Every line of the listing should be retyped exactly, but none of the pictures should be.

[Provided information — start]

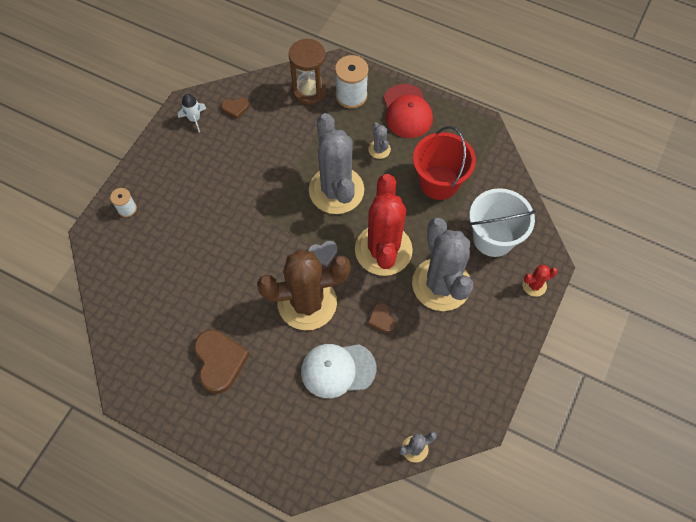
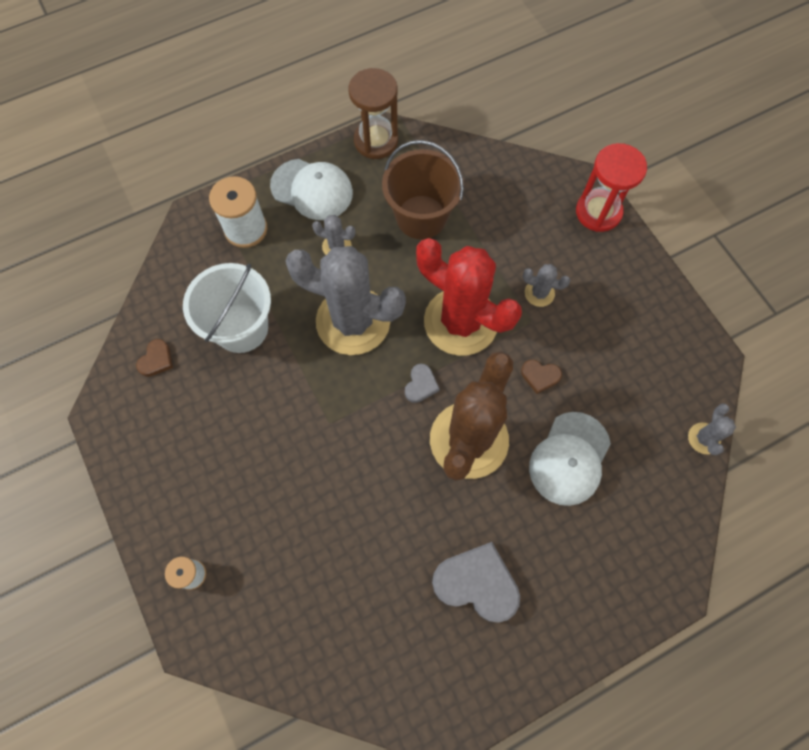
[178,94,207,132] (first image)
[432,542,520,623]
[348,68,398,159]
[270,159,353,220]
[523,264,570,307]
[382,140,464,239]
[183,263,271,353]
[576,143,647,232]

[Provided information — finish]

Response>
[178,94,207,132] (first image)
[432,542,520,623]
[348,68,398,159]
[270,159,353,220]
[523,264,570,307]
[382,140,464,239]
[183,263,271,353]
[576,143,647,232]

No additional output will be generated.